◆ **What the exercise asks**: Show only those lines of the entries where the string "cake" is found.

____ Data

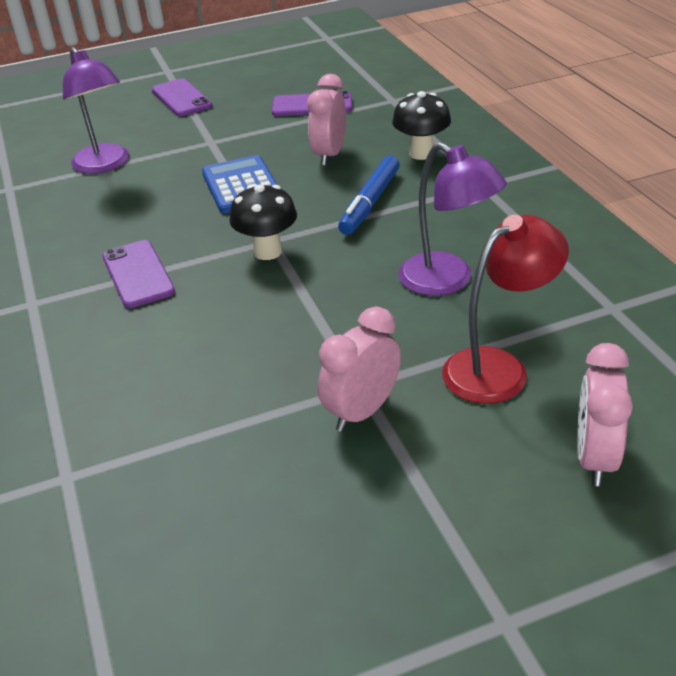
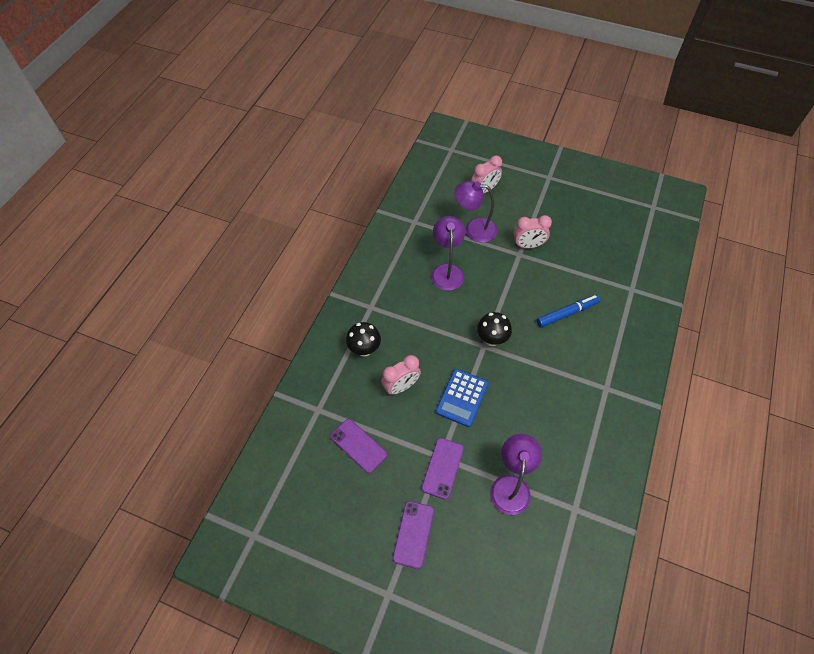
camera: 140 degrees left, 20 degrees up
(138, 274) = (552, 370): purple phone -> purple phone (442, 468)
(370, 203) = (423, 335): blue marker -> blue marker (567, 313)
(498, 367) = (474, 229): red lamp -> purple lamp

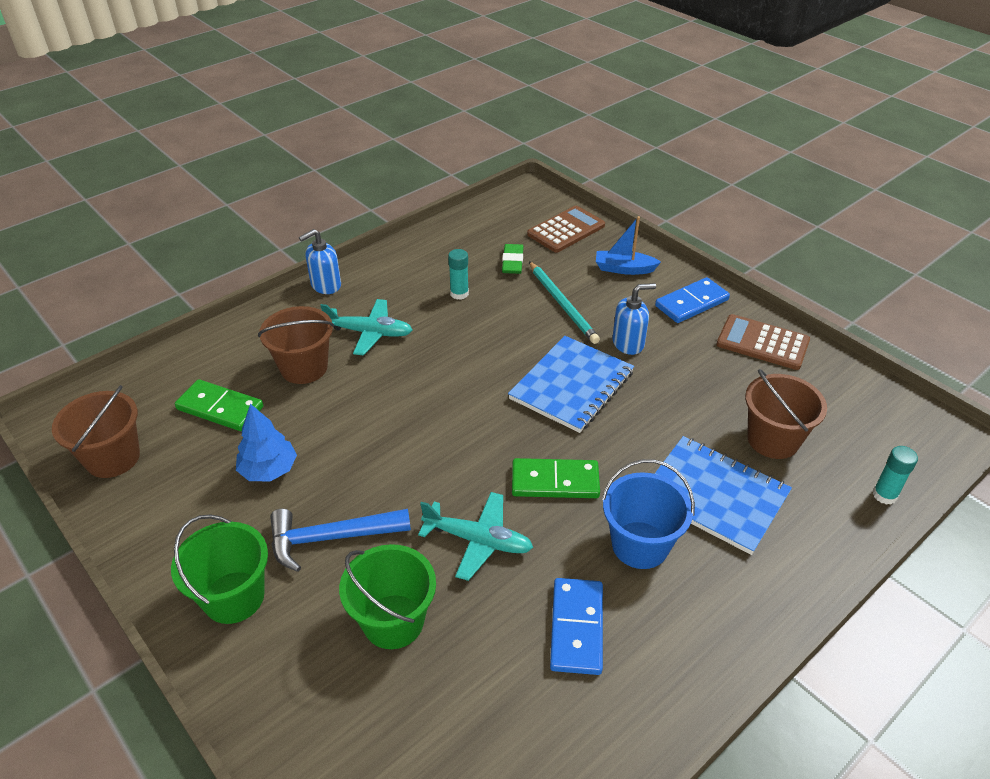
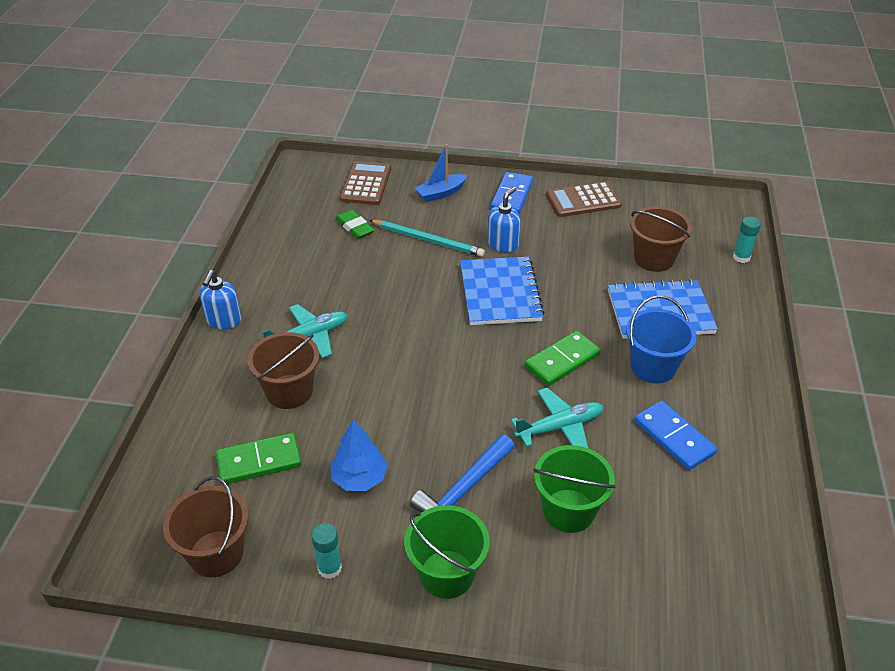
camera: 40 degrees left, 0 degrees up
(459, 294) = (343, 271): turquoise glue stick -> turquoise glue stick (329, 568)

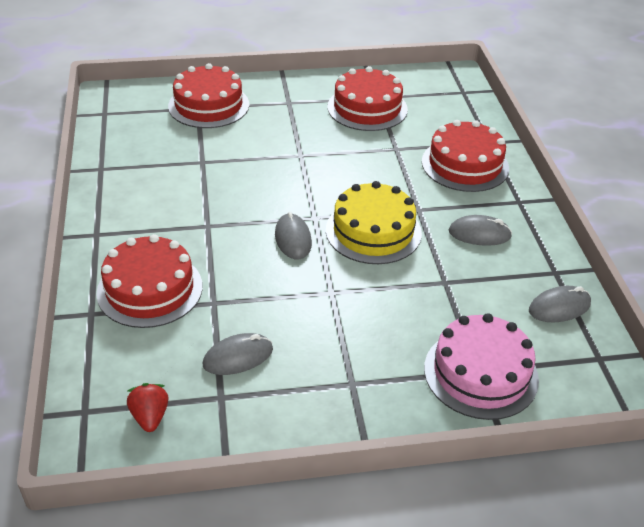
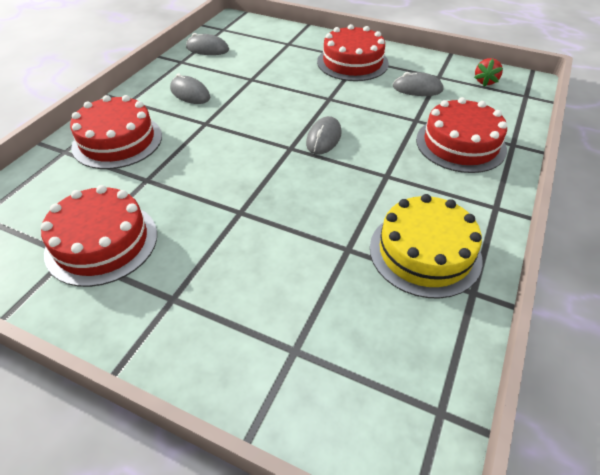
camera: 145 degrees left, 5 degrees up
(208, 105) = (276, 347): red cake -> red cake (352, 62)
(373, 231) = (258, 121): yellow cake -> yellow cake (425, 252)
(481, 373) = (288, 42): pink cake -> none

________

◆ **Solution below**:
(208, 105) = (276, 347): red cake -> red cake (352, 62)
(373, 231) = (258, 121): yellow cake -> yellow cake (425, 252)
(481, 373) = (288, 42): pink cake -> none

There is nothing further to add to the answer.